### [YOUR GOAL]
Could you give the data that follows again exactly, without its pictures?

LISTED RECORDS: Begin

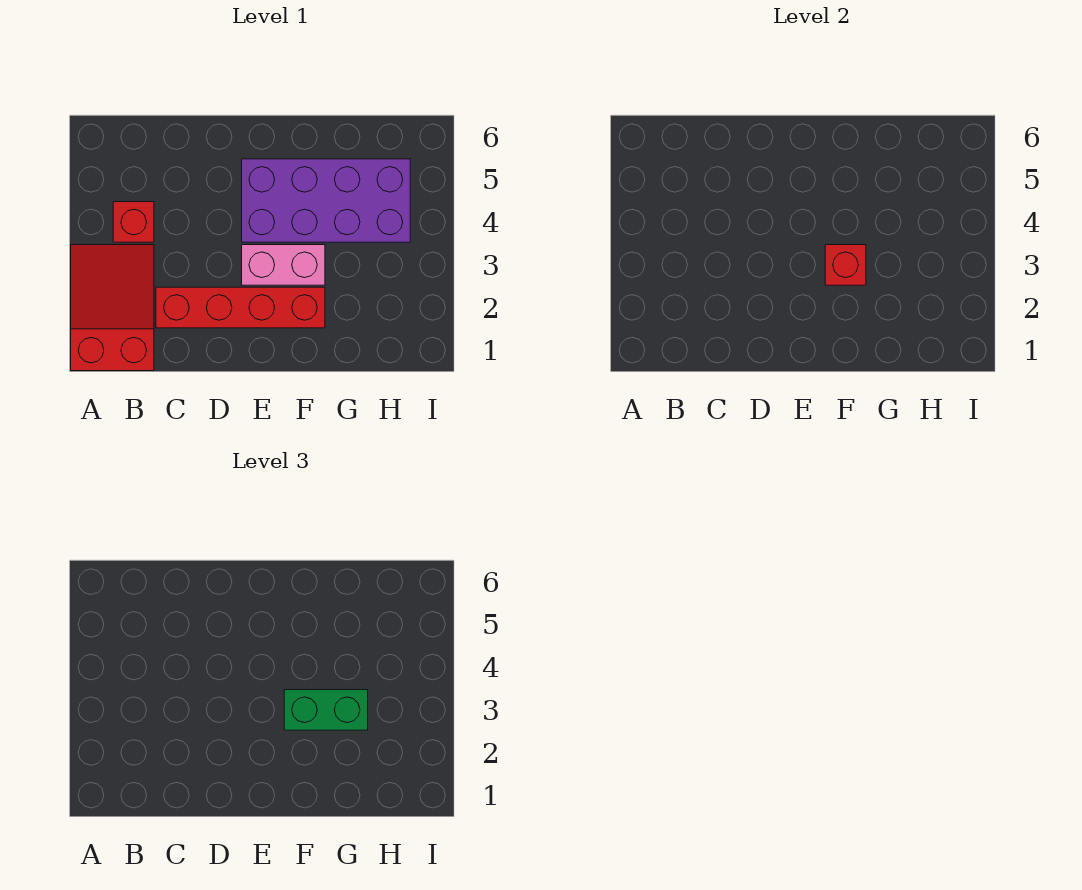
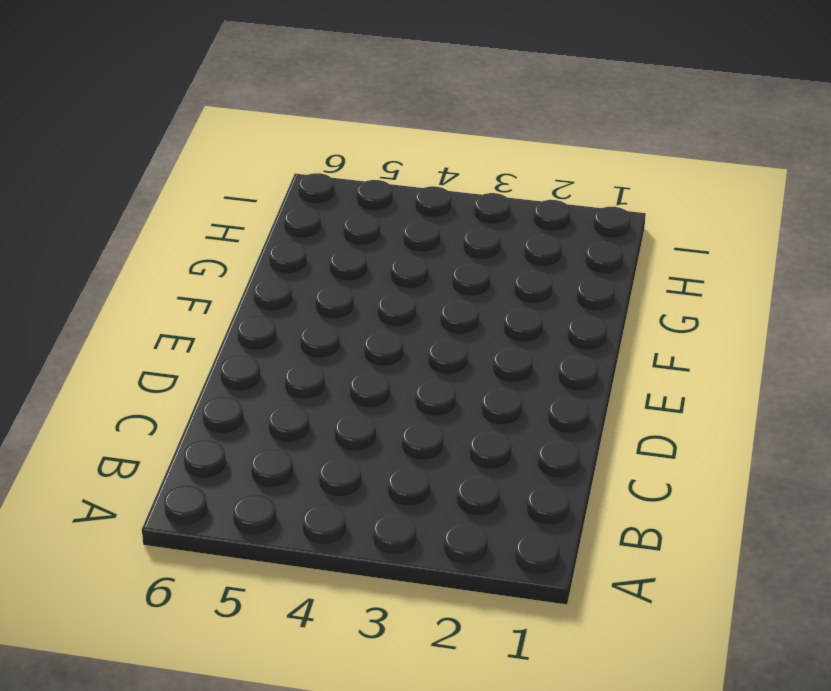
none -> red slope A1:B3 level 1 top 1
none -> red brick B4 level 1

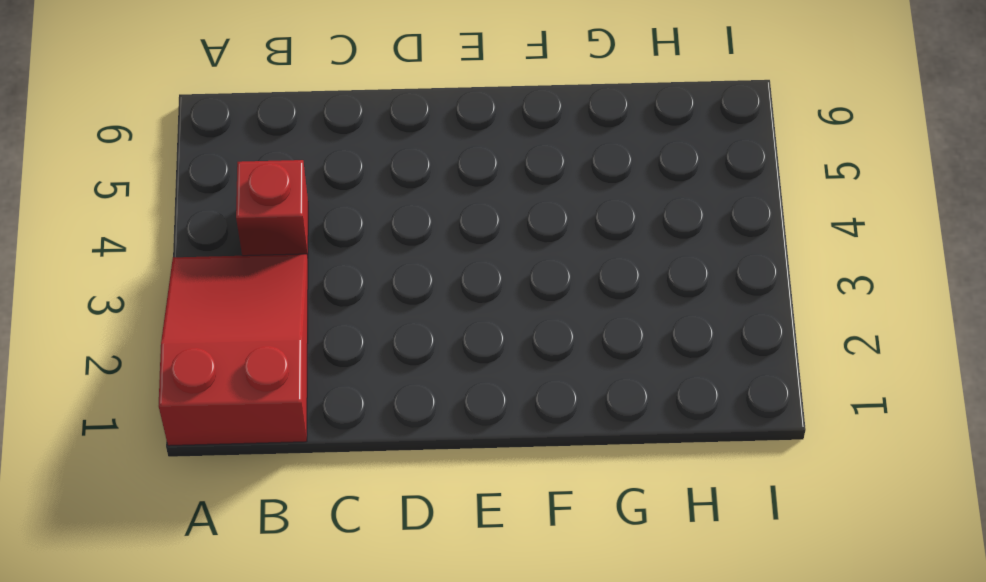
none -> red brick C2:F2 level 1
none -> pink brick E3:F3 level 1

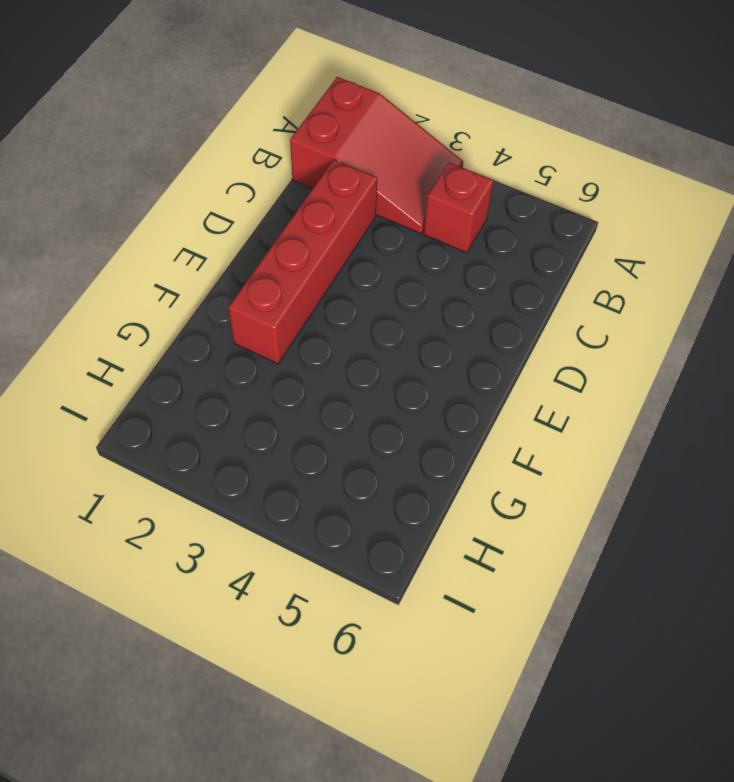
none -> pink brick E3:F3 level 1
none -> purple brick E4:H5 level 1

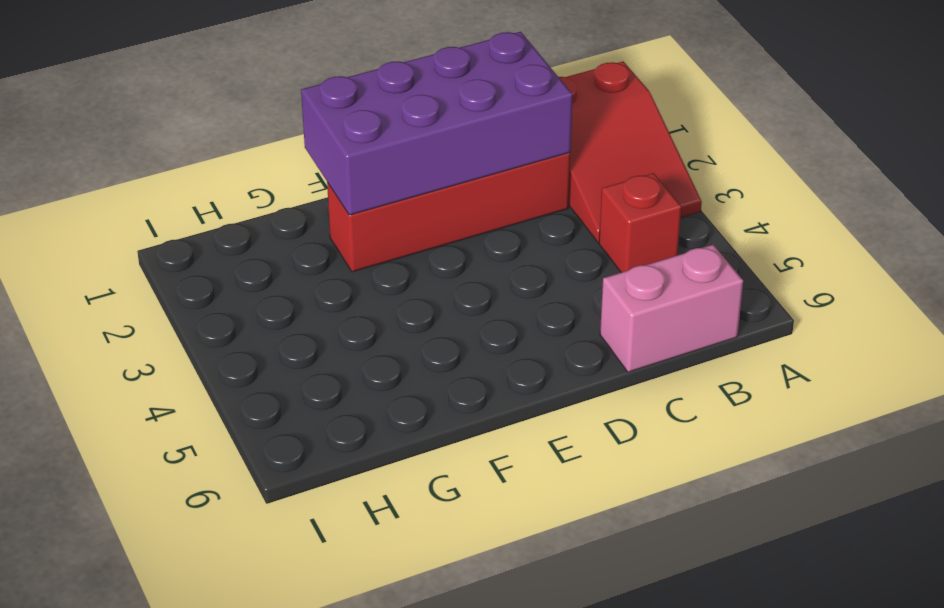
pink brick B6:C6 level 1 -> pink brick E3:F3 level 1
purple brick C1:F2 level 2 -> purple brick E4:H5 level 1
none -> red brick F3 level 2
none -> green brick F3:G3 level 3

LISTED RECORDS: End

### [WORKED SOLUTION]
none -> red slope A1:B3 level 1 top 1
none -> red brick B4 level 1

none -> red brick C2:F2 level 1
none -> pink brick E3:F3 level 1

none -> pink brick E3:F3 level 1
none -> purple brick E4:H5 level 1

pink brick B6:C6 level 1 -> pink brick E3:F3 level 1
purple brick C1:F2 level 2 -> purple brick E4:H5 level 1
none -> red brick F3 level 2
none -> green brick F3:G3 level 3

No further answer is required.